**ASSIGNMENT**
The expected result is a verbatim repetition of the lines from the start of the entries through the line containing "U3 pin in-: VC -> VTH", with the pictures removed.

**ENTRIES SHOWN**
========================================
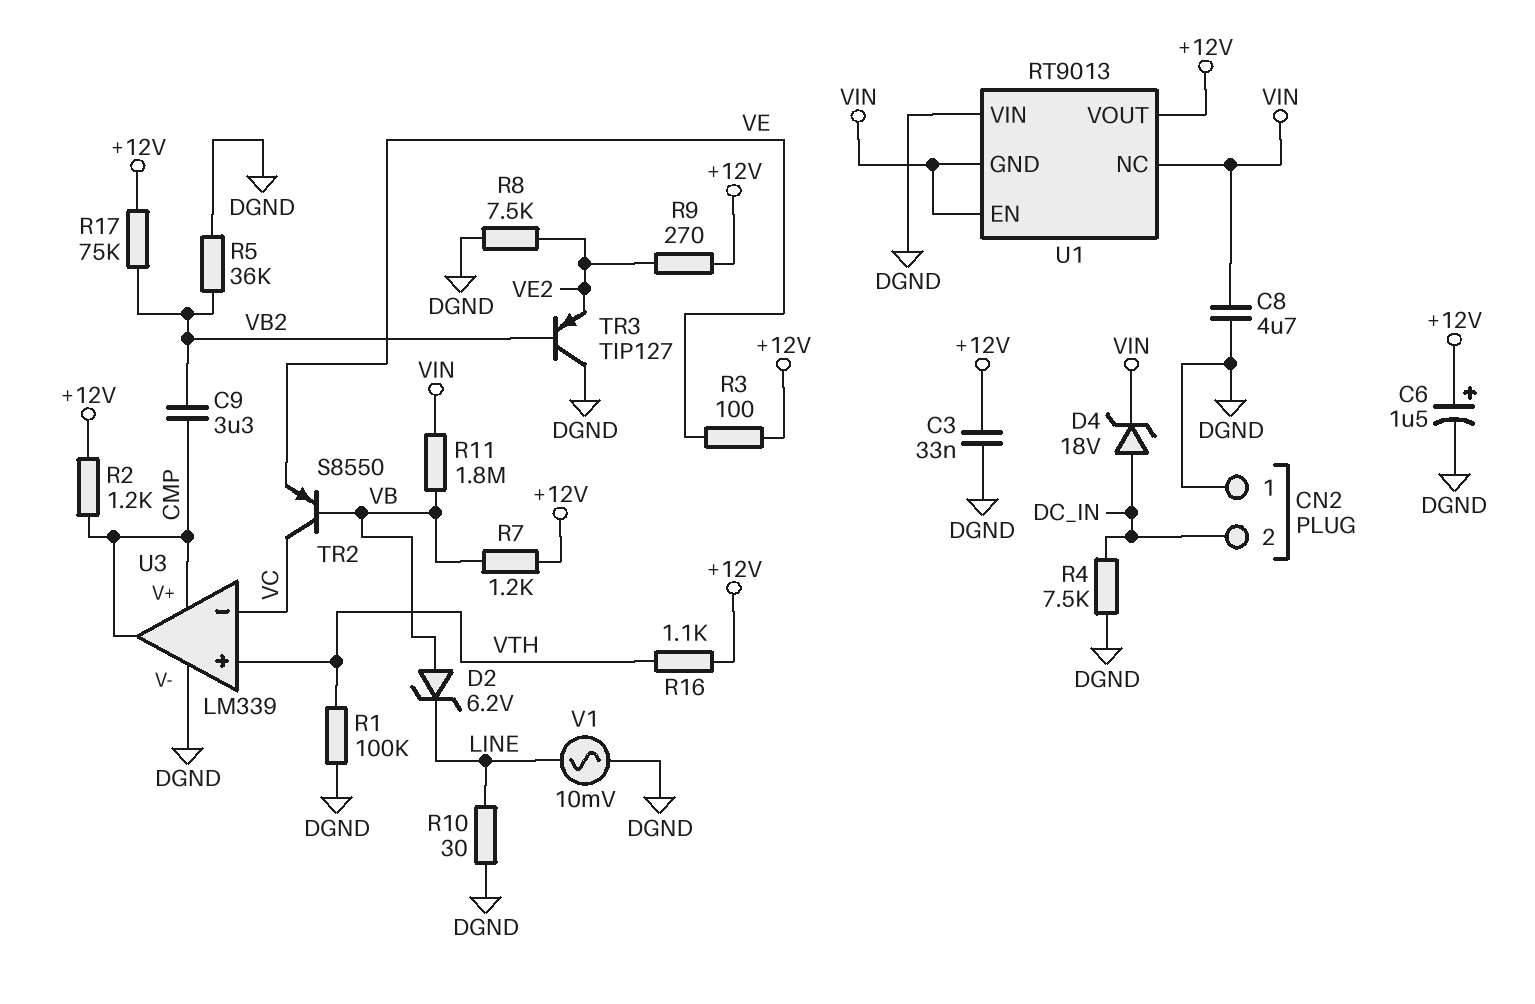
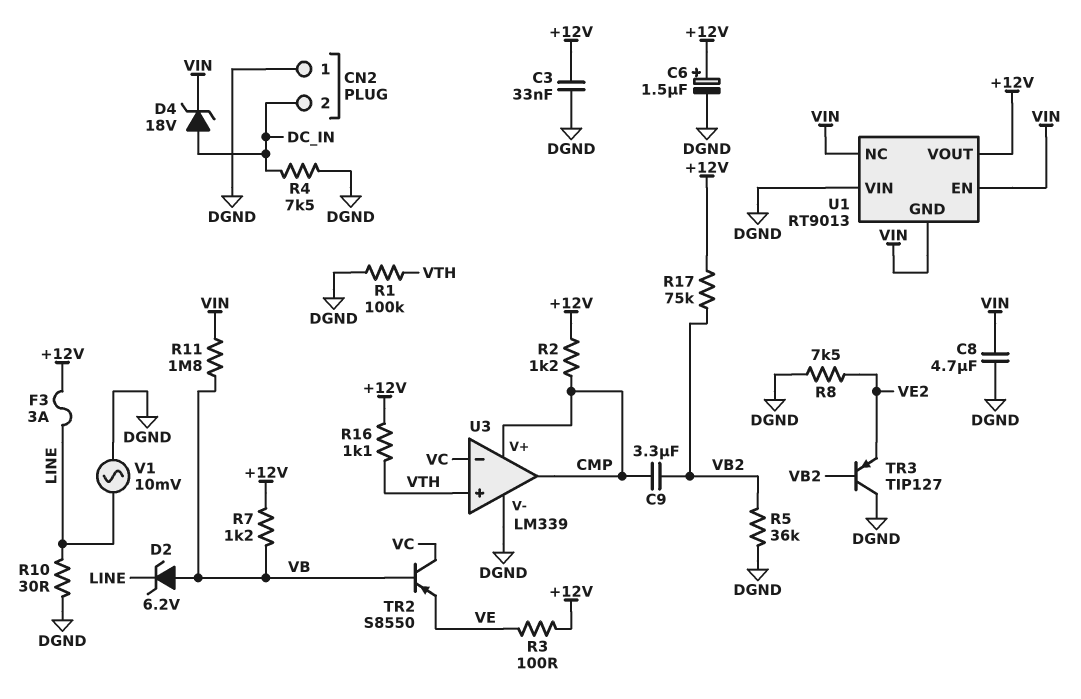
F3: none -> 3A (+12V, LINE)
R9: 270 (+12V, VE2) -> none

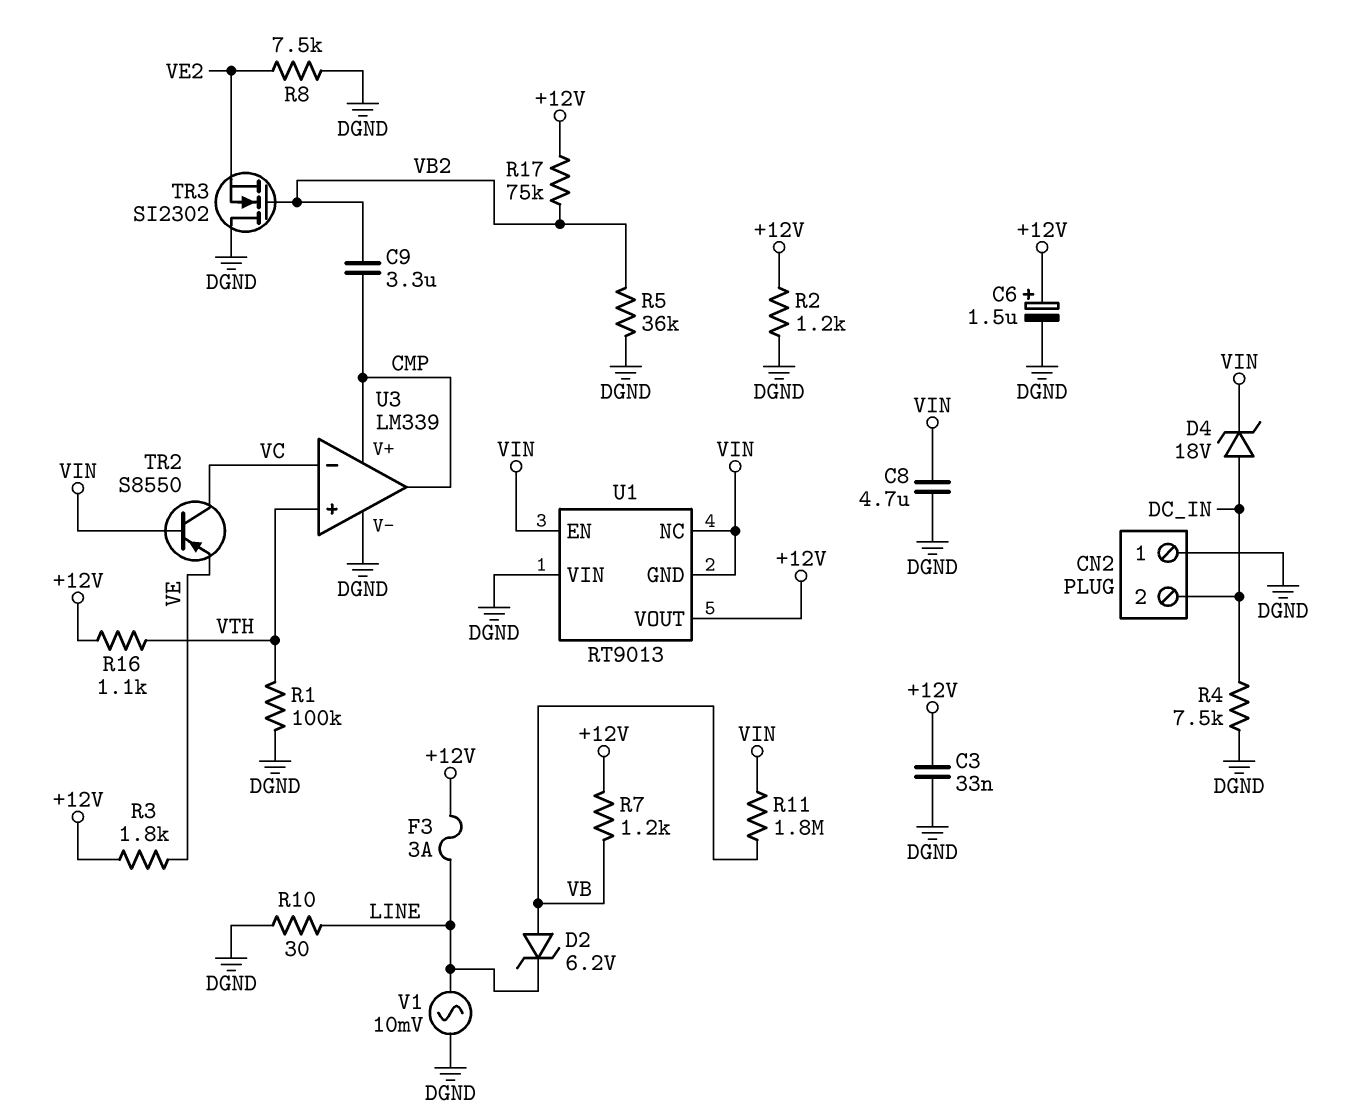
R2: 1.2k (+12V, CMP) -> 1.2k (+12V, DGND)
R3: 100 (+12V, VE) -> 1.8k (+12V, VE)
TR2: PNP S8550 (B VB, C VC, E VE) -> PNP S8550 (B VIN, C VC, E VE)
TR3: PNP TIP127 (B VB2, C DGND, E VE2) -> NMOS SI2302 (G VB2, D DGND, S VE2)

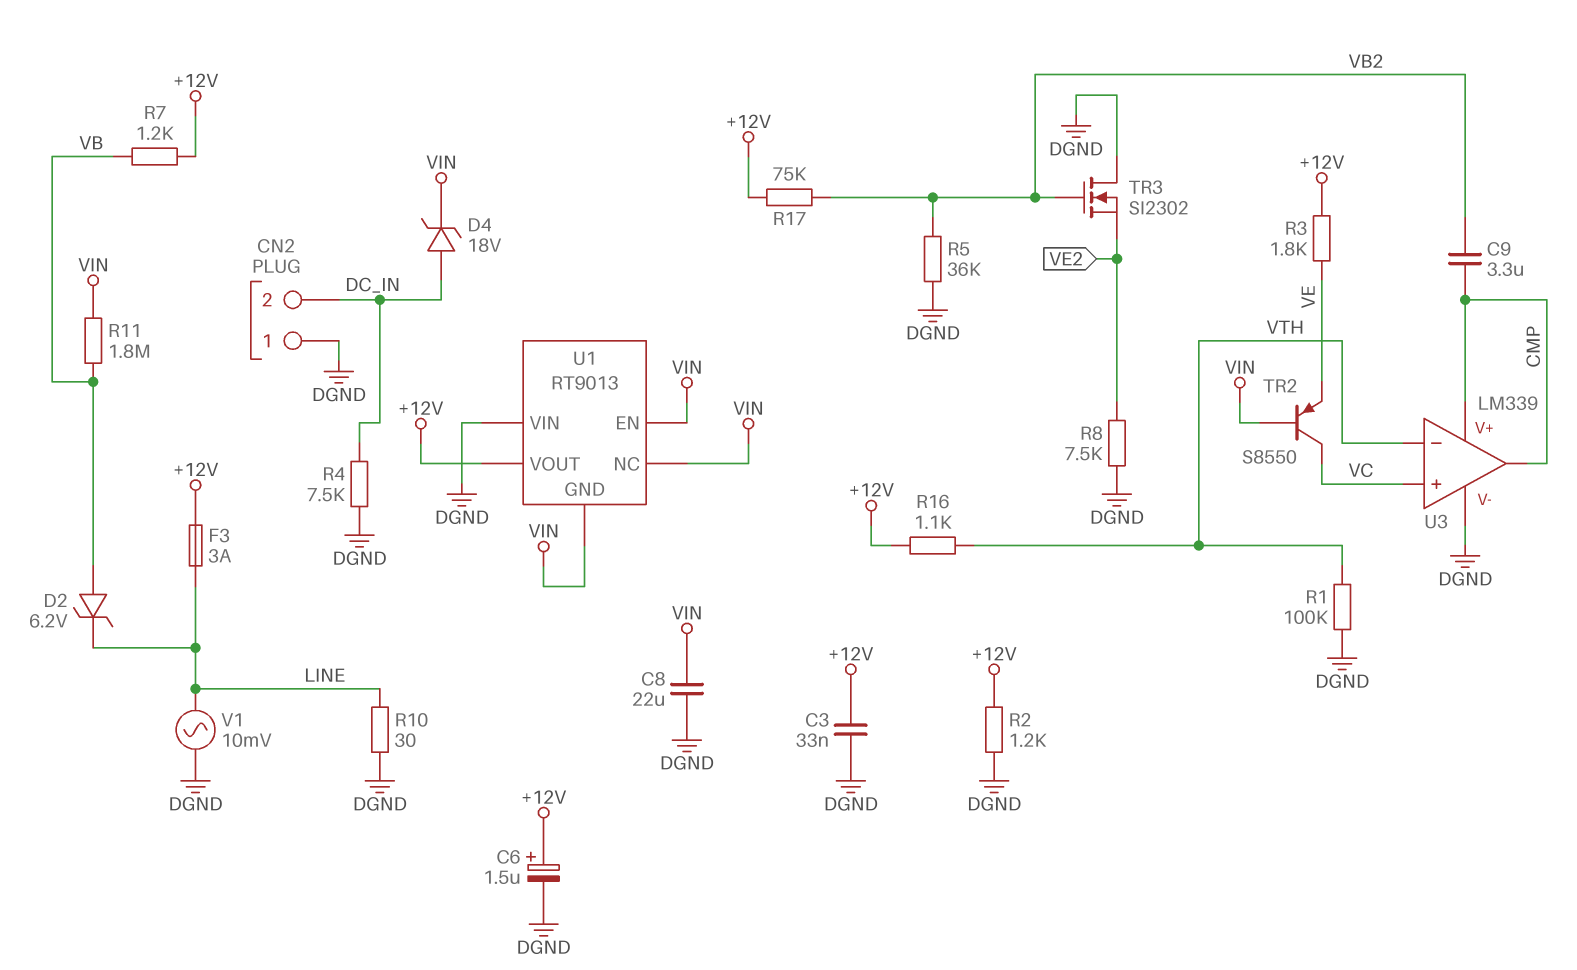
C8: 4.7uF (DGND, VIN) -> 22uF (DGND, VIN)
U3 pin in+: VTH -> VC
U3 pin in-: VC -> VTH

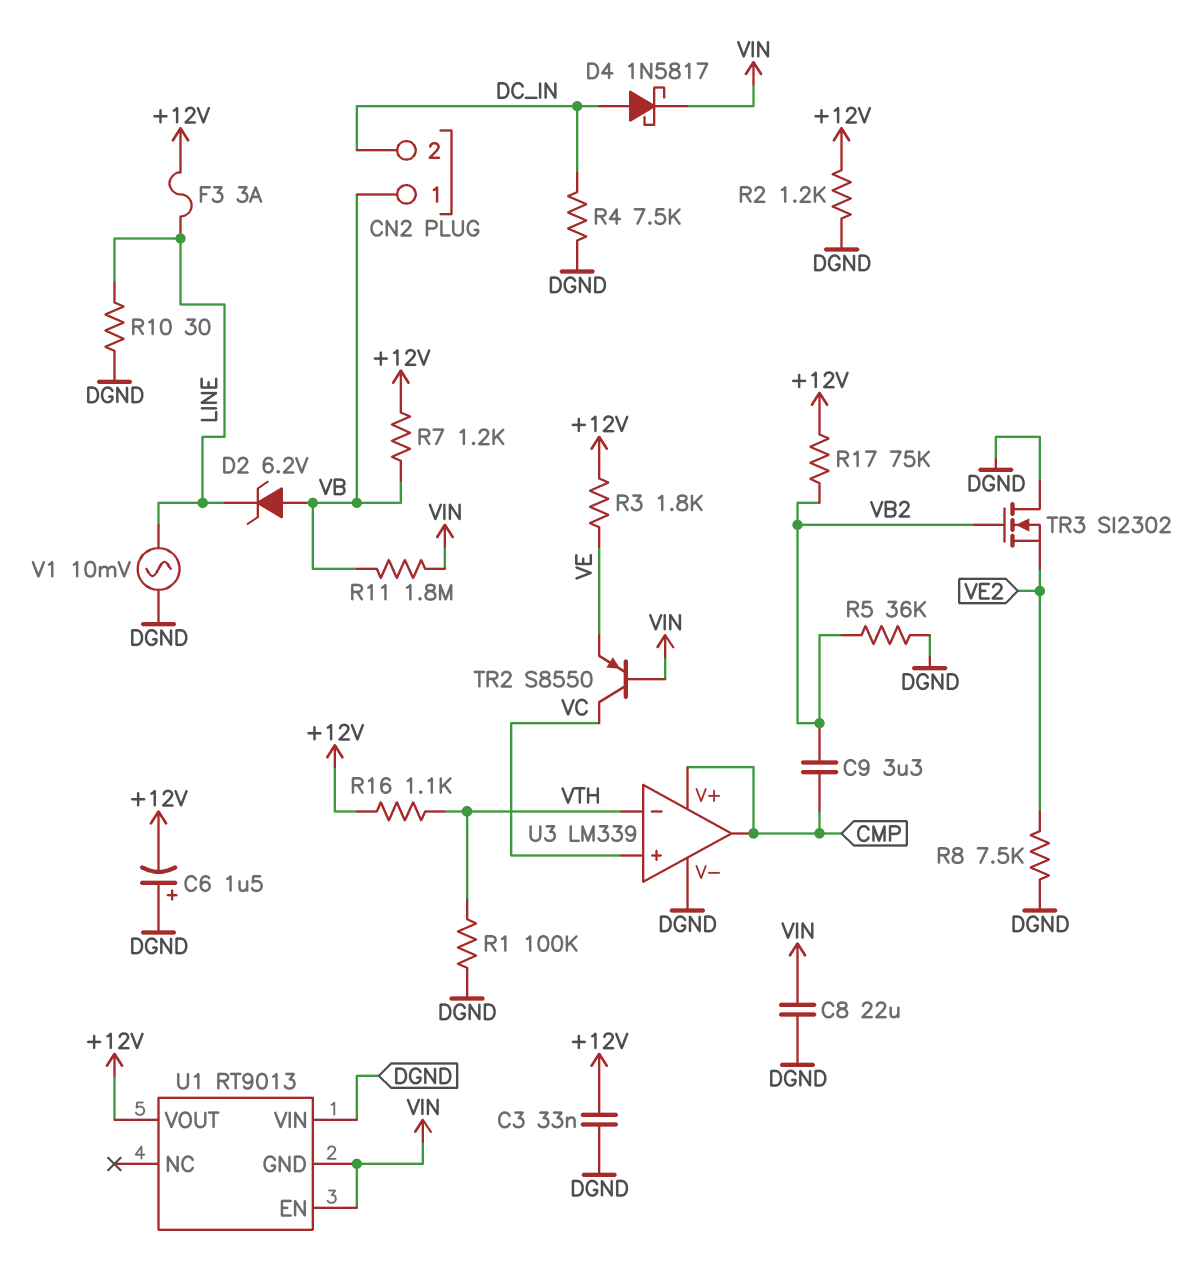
C6: 1.5uF (plus +12V, minus DGND) -> 1.5uF (plus DGND, minus +12V)
CN2 pin 1: DGND -> VB
D4: zener 18V (A DC_IN, K VIN) -> schottky 1N5817 (A DC_IN, K VIN)
U1 pin NC: VIN -> none

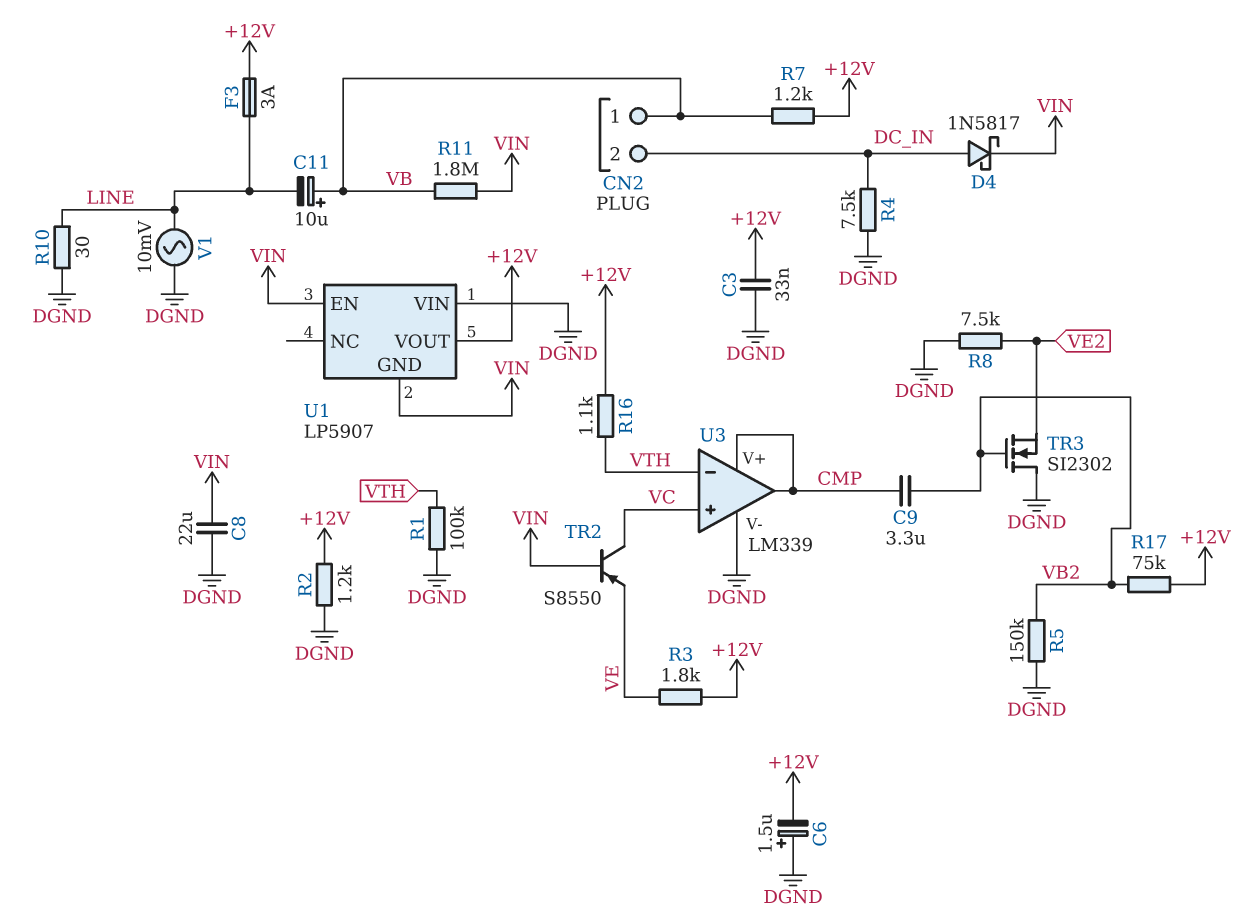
C11: none -> 10uF (plus VB, minus LINE)
D2: zener 6.2V (A VB, K LINE) -> none
R5: 36k (DGND, VB2) -> 150k (DGND, VB2)
U1: RT9013 -> LP5907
========================================
**COMPLETED TASK**
F3: none -> 3A (+12V, LINE)
R9: 270 (+12V, VE2) -> none

R2: 1.2k (+12V, CMP) -> 1.2k (+12V, DGND)
R3: 100 (+12V, VE) -> 1.8k (+12V, VE)
TR2: PNP S8550 (B VB, C VC, E VE) -> PNP S8550 (B VIN, C VC, E VE)
TR3: PNP TIP127 (B VB2, C DGND, E VE2) -> NMOS SI2302 (G VB2, D DGND, S VE2)

C8: 4.7uF (DGND, VIN) -> 22uF (DGND, VIN)
U3 pin in+: VTH -> VC
U3 pin in-: VC -> VTH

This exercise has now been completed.